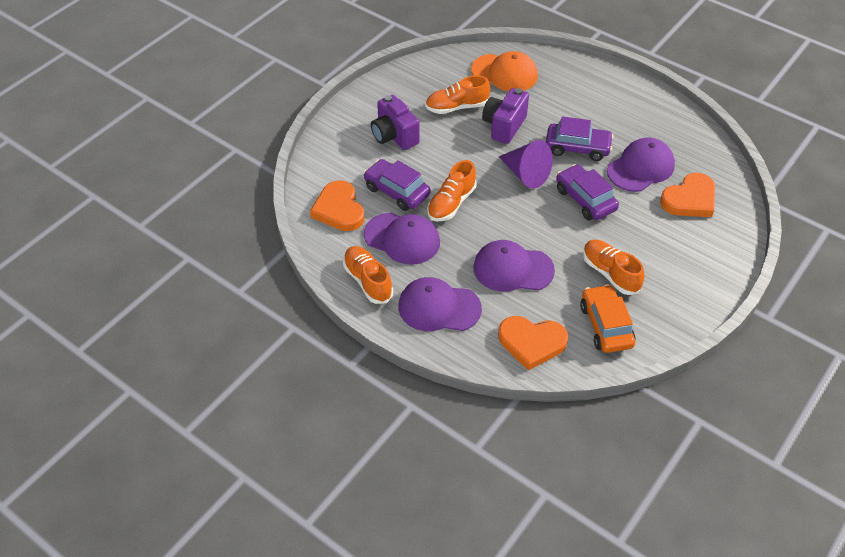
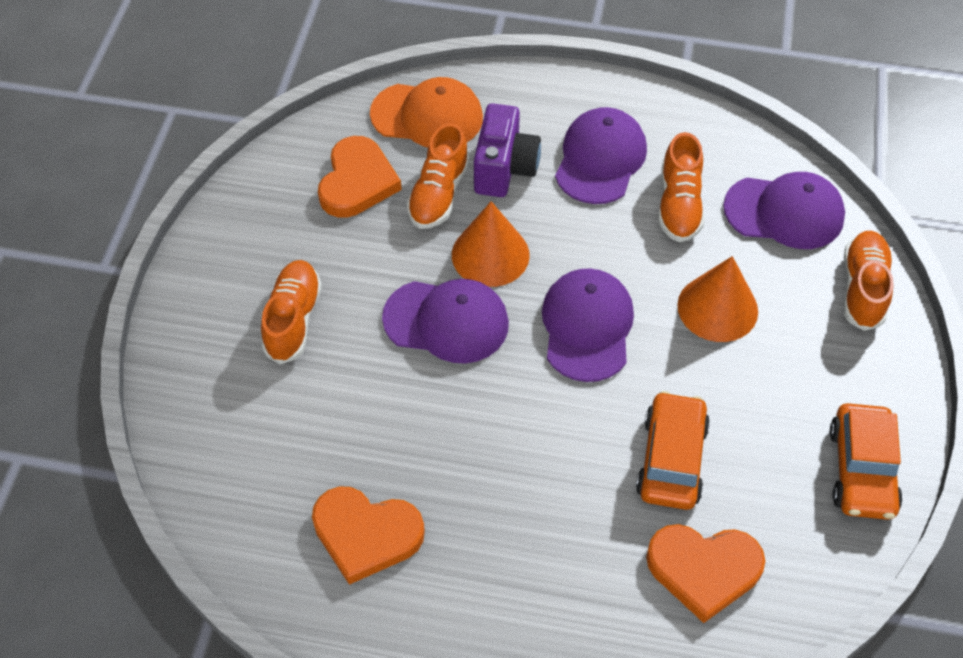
orange car: [580,284,635,353] = 1 -> [636,391,710,510] [830,403,903,520] = 2
orange cone: none = 0 -> [452,201,530,287] [677,256,758,342] = 2
purple camera: [371,95,420,150] [482,88,529,144] = 2 -> [474,103,541,197] = 1
purple car: [363,159,431,211] [546,116,614,161] [556,164,619,220] = 3 -> none = 0
purple cone: [499,140,553,188] = 1 -> none = 0

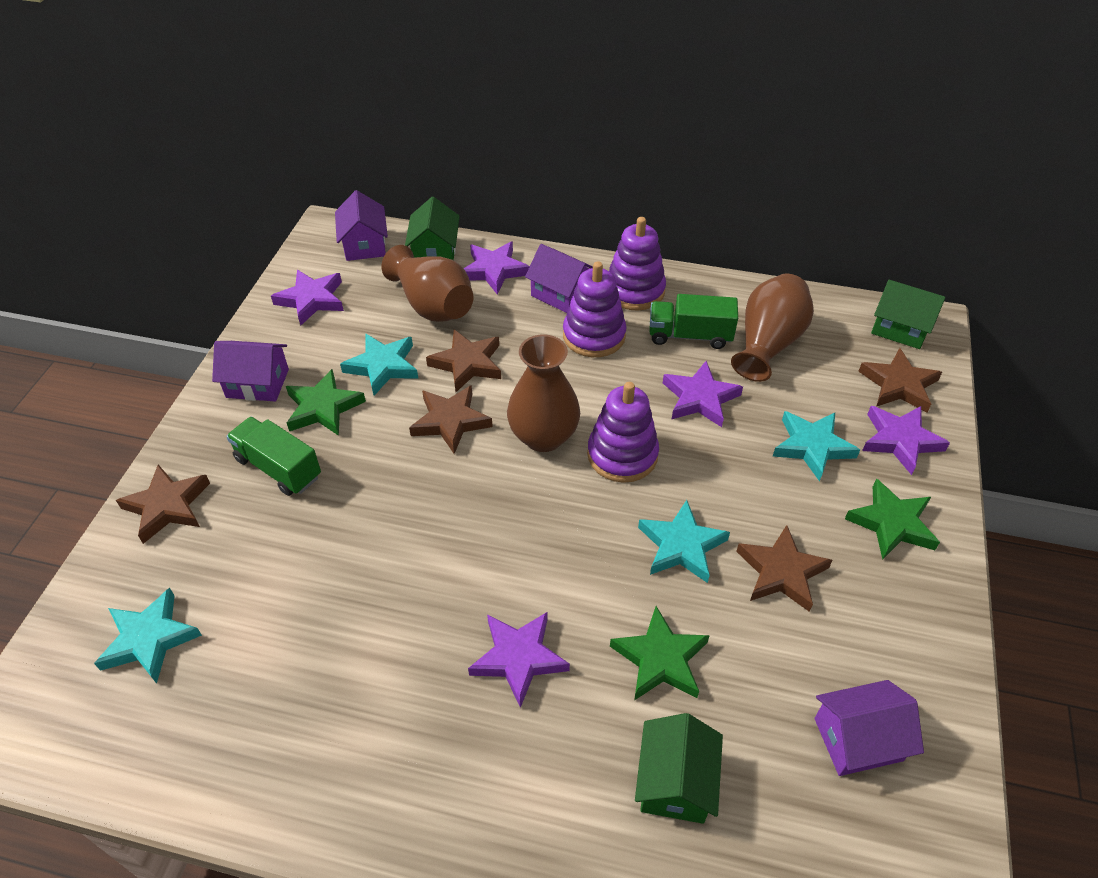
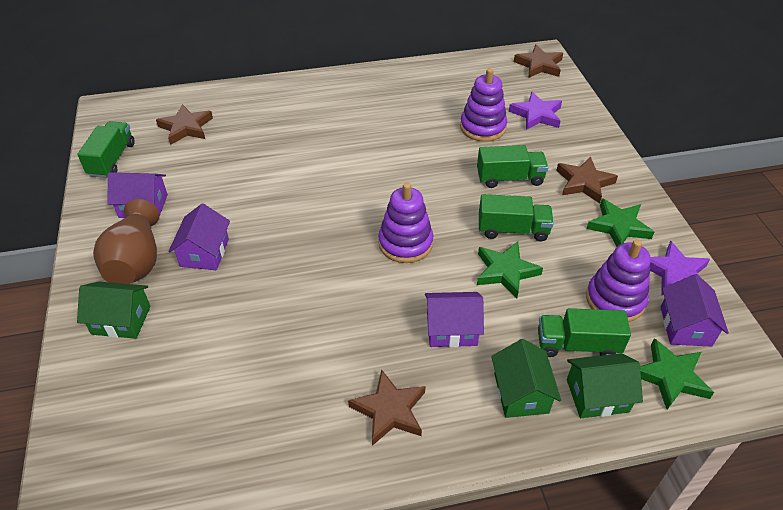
brown star: [116,465,210,544] [409,385,493,454] [426,329,501,392] [736,525,833,612] [858,348,942,413] = 5 -> [156,104,213,145] [348,369,426,446] [514,44,563,78] [556,157,618,203] = 4
brown vase: [381,245,473,322] [507,334,580,452] [731,274,814,382] = 3 -> [93,199,159,284] = 1
green truck: [226,417,321,496] [649,294,738,349] = 2 -> [77,121,135,178] [477,145,549,188] [479,194,554,241] [538,308,631,357] = 4
purple star: [271,270,344,326] [463,242,530,295] [468,612,570,708] [663,361,743,427] [862,406,950,475] = 5 -> [509,91,562,130] [650,241,710,296] = 2
turquoise star: [94,588,202,684] [340,333,418,396] [638,500,730,583] [773,411,860,482] = 4 -> none = 0

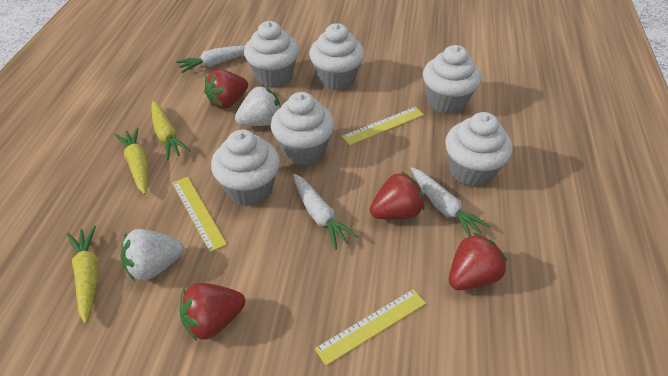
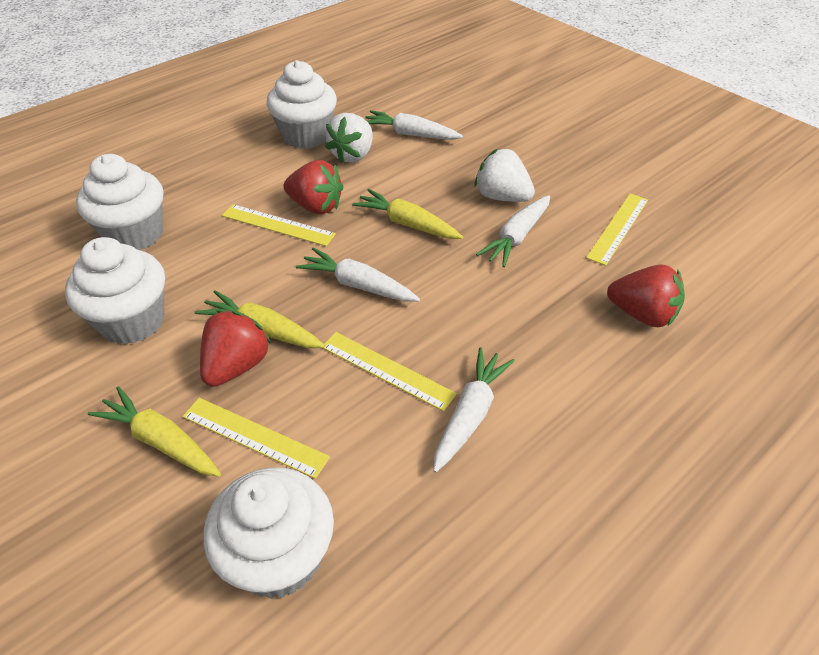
red strawberry: [180,283,245,341] [204,70,248,109] [370,172,425,220] [449,233,507,290] = 4 -> [200,310,271,387] [283,160,344,214] [607,264,685,327] = 3
white carrot: [176,46,245,73] [293,174,359,250] [411,167,490,236] = 3 -> [296,248,420,302] [365,110,463,140] [433,347,515,473] [476,195,550,267] = 4
white cupcake: [211,129,280,206] [244,21,299,88] [271,92,334,165] [309,23,364,90] [423,45,481,114] [445,112,513,187] = 6 -> [65,237,165,345] [76,154,163,250] [203,467,334,599] [267,60,337,149] = 4
yellow ruler: [172,177,227,252] [315,289,426,366] [342,107,424,145] = 3 -> [183,398,330,479] [222,204,336,246] [323,332,457,411] [586,193,648,266] = 4

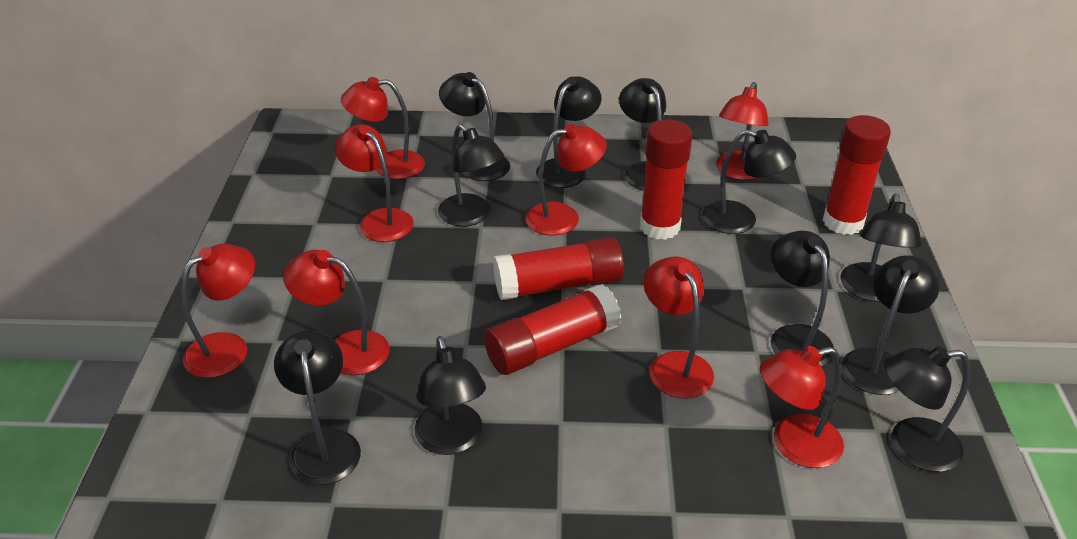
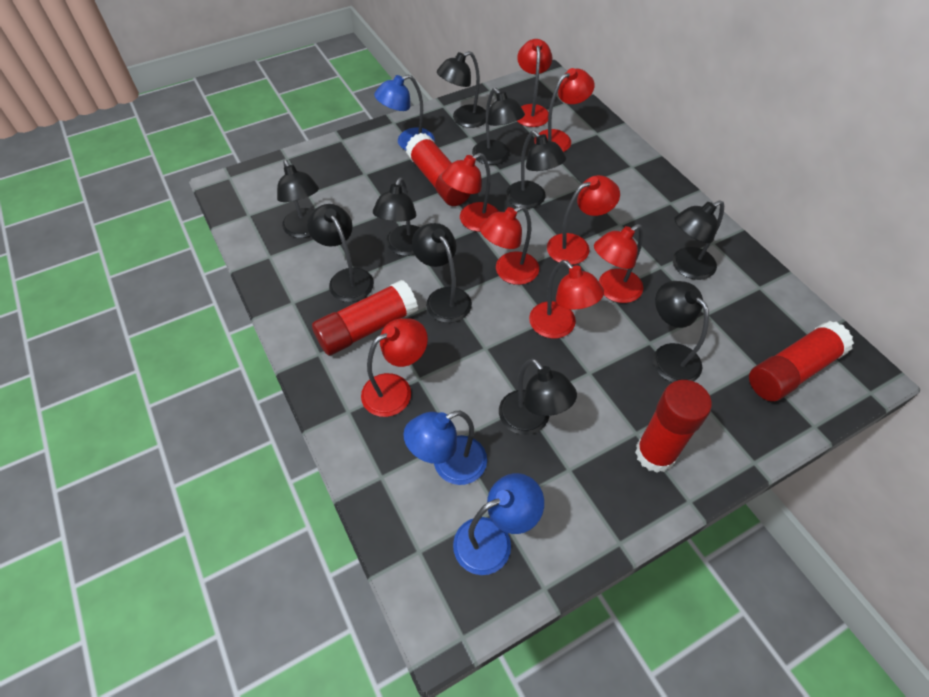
black lamp: [274,330,361,485] [414,336,486,455] [438,124,504,227] [439,72,510,181] [536,77,602,188] [619,78,666,191] [702,130,796,234] [771,231,834,366] [840,193,922,301] [842,255,939,395] [884,346,970,472] = 11 -> [277,160,319,238] [307,204,374,302] [373,177,420,256] [412,223,472,323] [437,51,486,128] [472,88,525,165] [499,358,577,435] [506,131,566,209] [653,281,709,382] [673,200,724,280] = 10
blue lamp: none = 0 -> [374,75,435,150] [403,411,487,485] [453,473,544,575] = 3

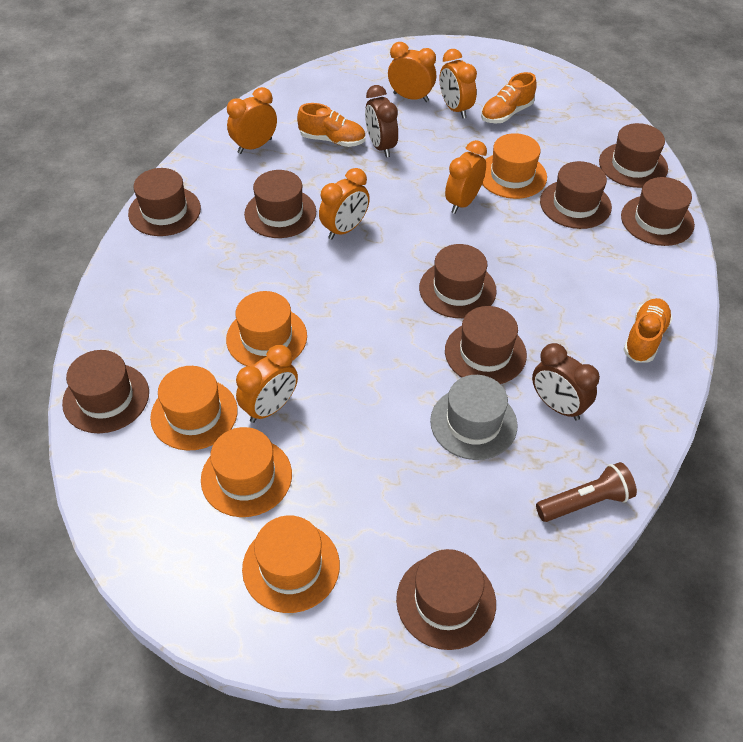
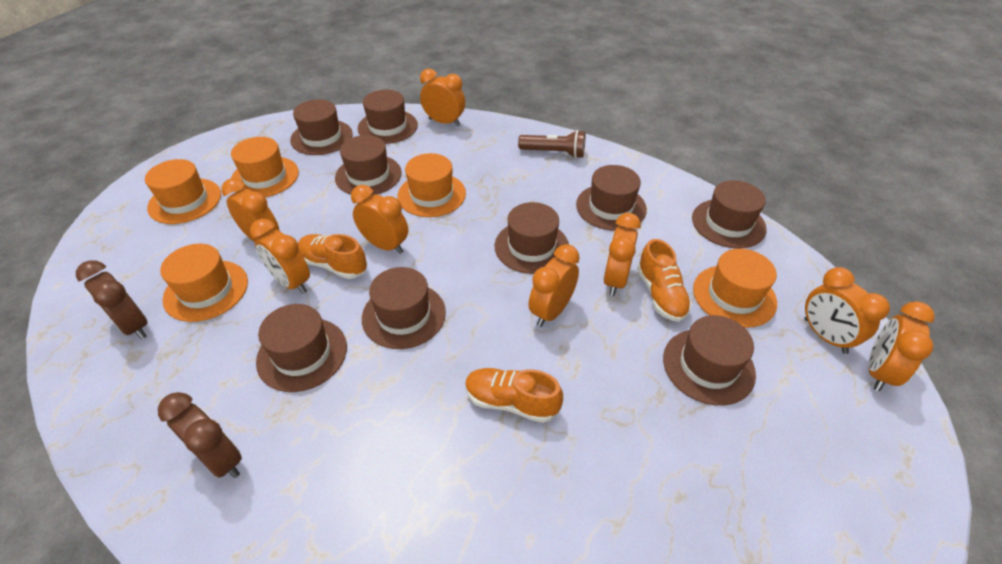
grey hat: [430,375,518,460] = 1 -> none = 0
orange clock: [227,87,277,154] [236,345,298,423] [319,168,370,240] [388,42,436,102] [440,49,477,119] [445,140,487,214] = 6 -> [222,178,279,242] [250,219,310,294] [351,185,408,254] [420,69,465,126] [529,244,580,327] [603,213,641,296] [805,267,890,354] [869,301,935,391] = 8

§ **Your assignment**
If a line of the records above holds the word "brown", show it.

§ **Completed task**
brown star: [116,465,210,544] [409,385,493,454] [426,329,501,392] [736,525,833,612] [858,348,942,413] = 5 -> [156,104,213,145] [348,369,426,446] [514,44,563,78] [556,157,618,203] = 4
brown vase: [381,245,473,322] [507,334,580,452] [731,274,814,382] = 3 -> [93,199,159,284] = 1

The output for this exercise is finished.